### What is being asked
Return all of the entries below, word for word. Omit each picture.

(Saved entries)

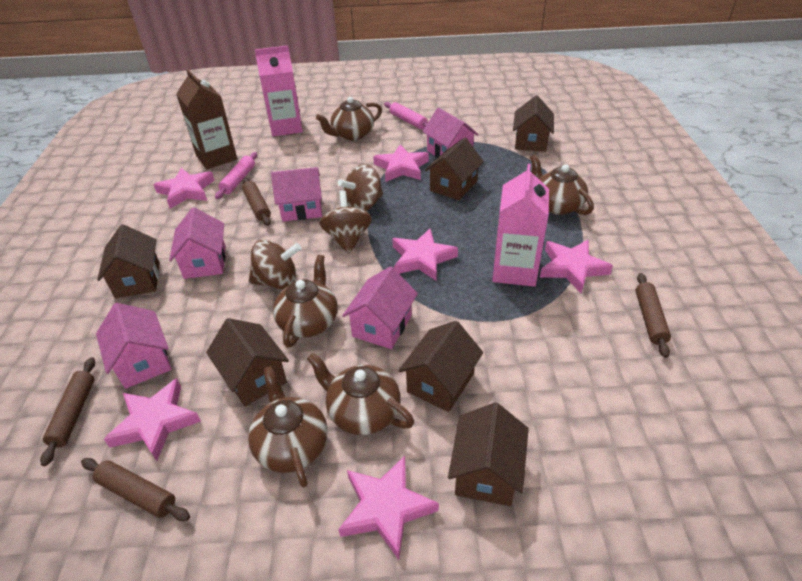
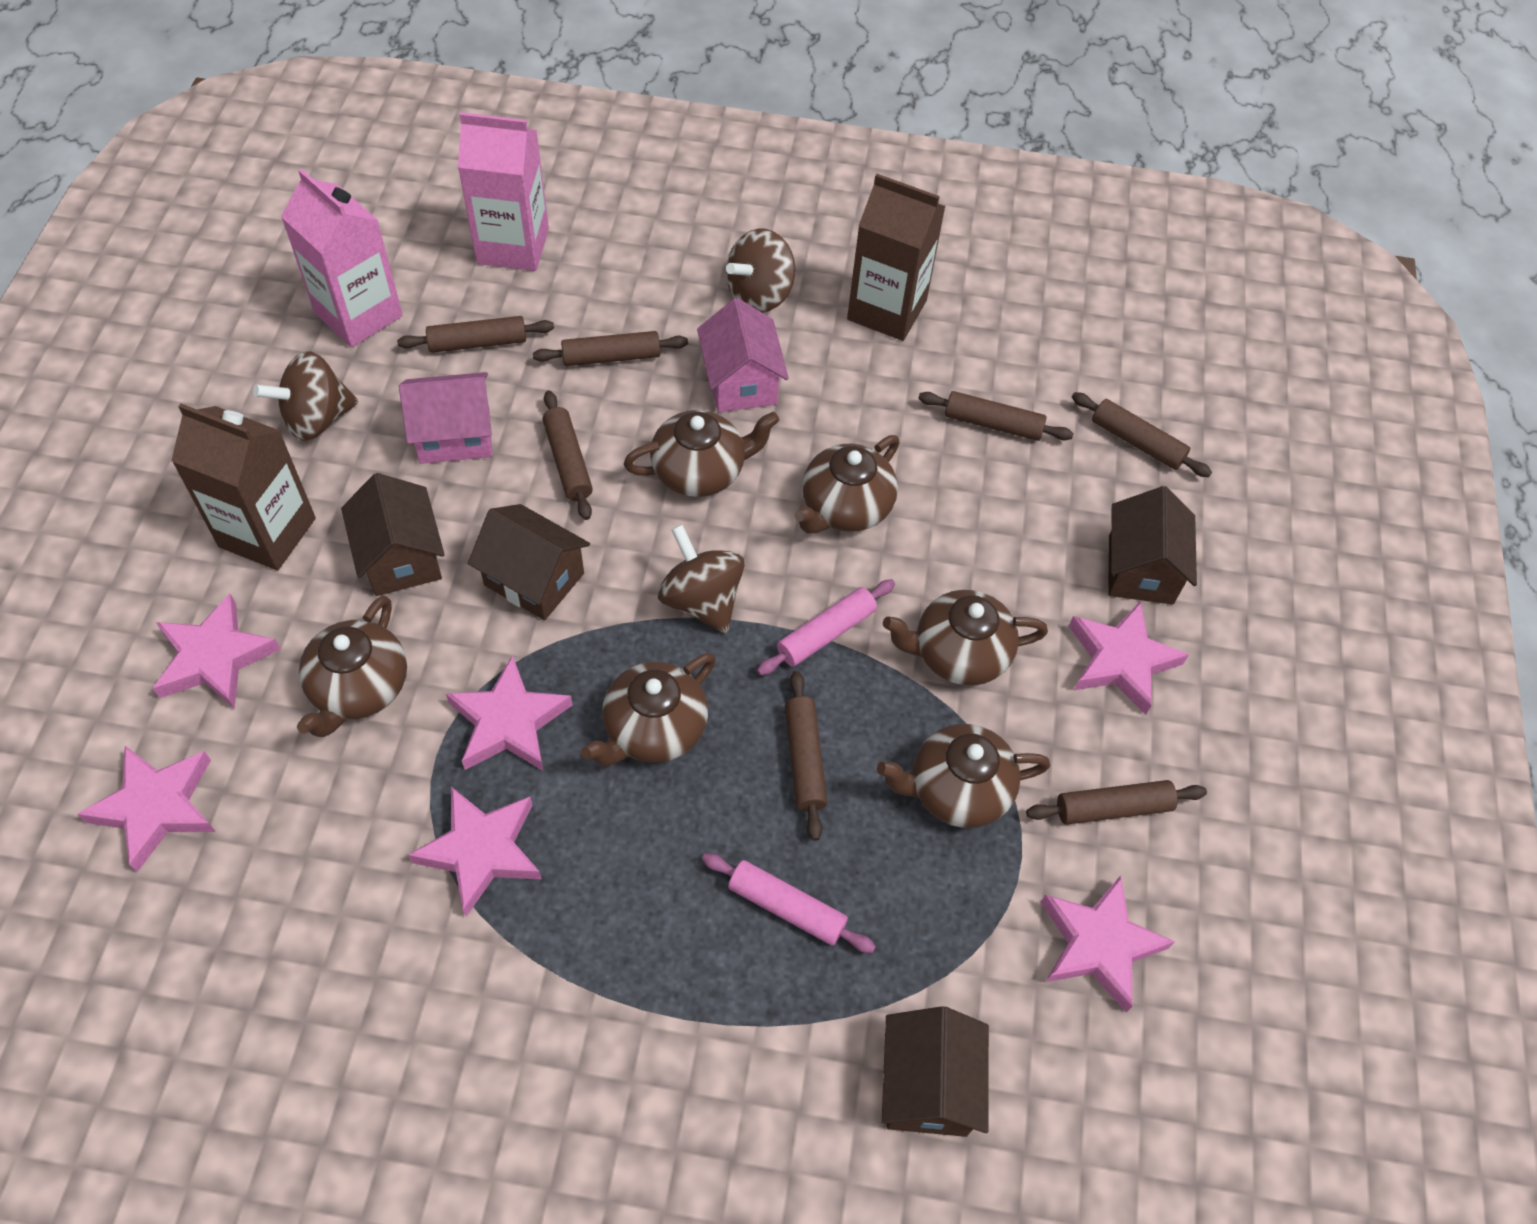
brown carton: 1 -> 2
brown house: 6 -> 4
brown rolling pin: 4 -> 7
brown teapot: 5 -> 6
pink house: 5 -> 2

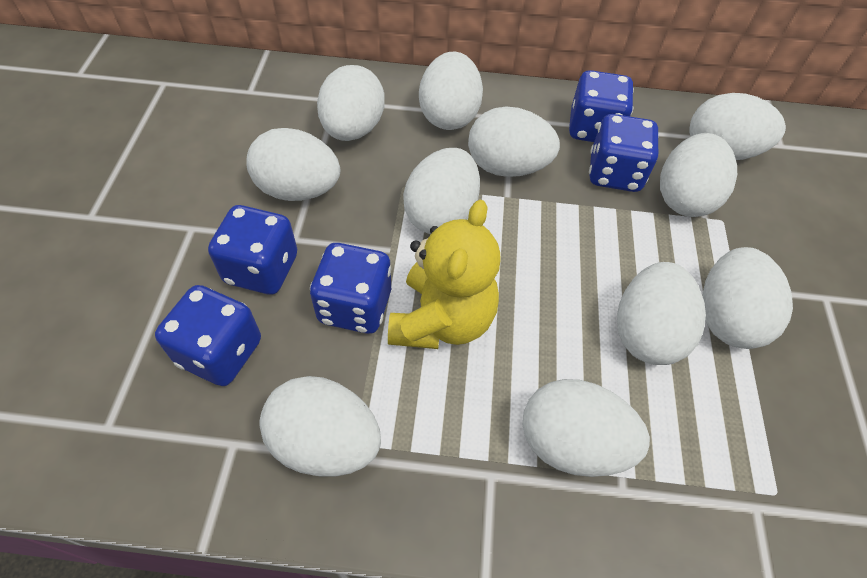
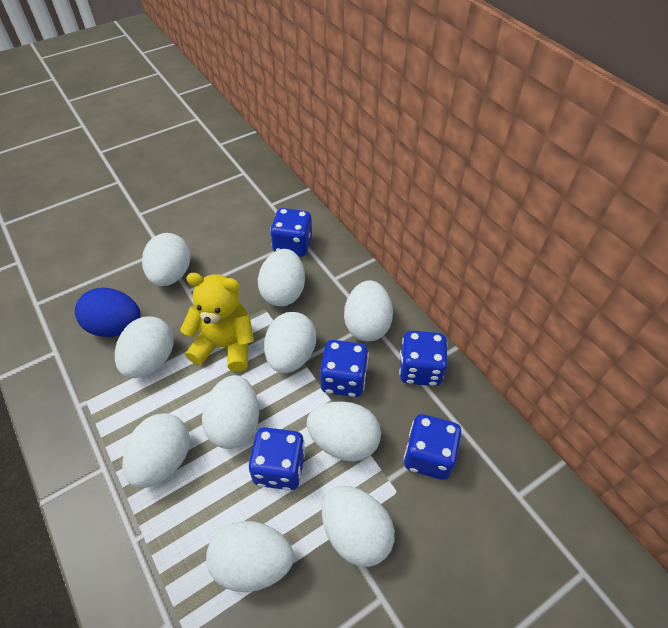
blue egg: 0 -> 1
white egg: 11 -> 10

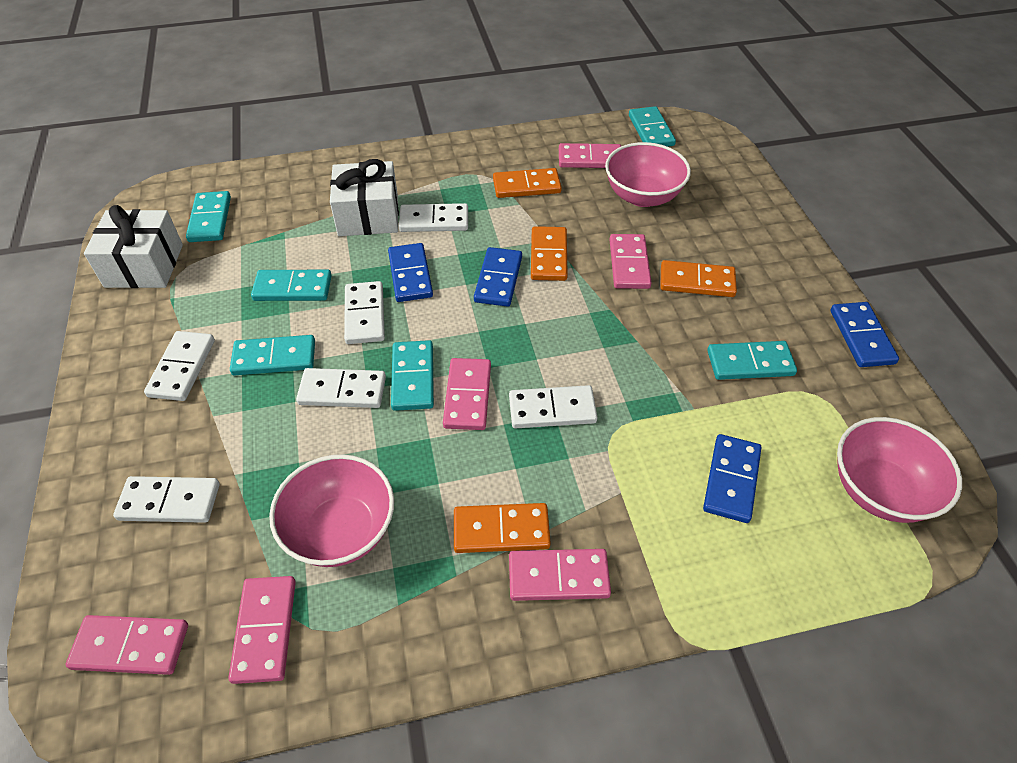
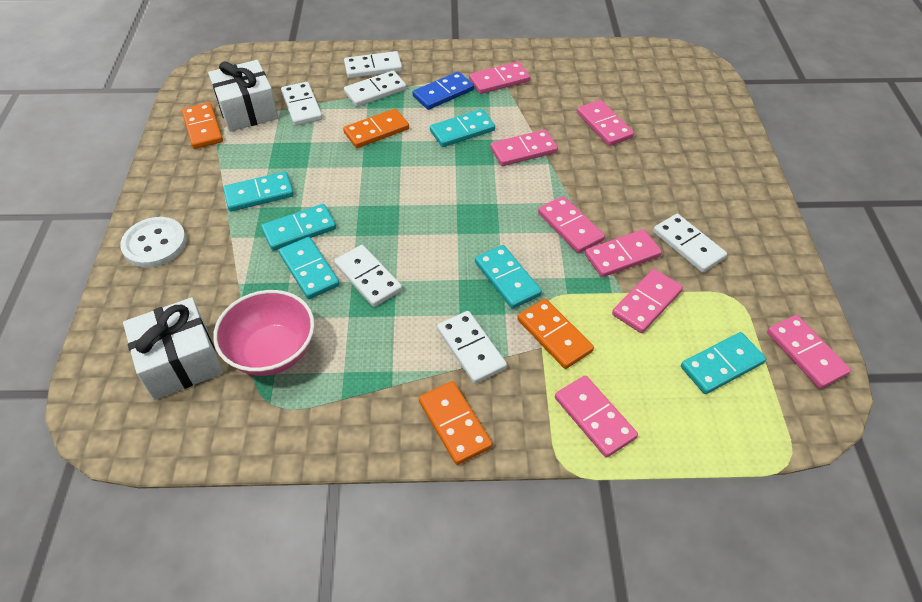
blue domino: 4 -> 1
pink bowl: 3 -> 1
pink domino: 6 -> 8
white button: 0 -> 1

### Reply
brown carton: 1 -> 2
brown house: 6 -> 4
brown rolling pin: 4 -> 7
brown teapot: 5 -> 6
pink house: 5 -> 2

blue egg: 0 -> 1
white egg: 11 -> 10

blue domino: 4 -> 1
pink bowl: 3 -> 1
pink domino: 6 -> 8
white button: 0 -> 1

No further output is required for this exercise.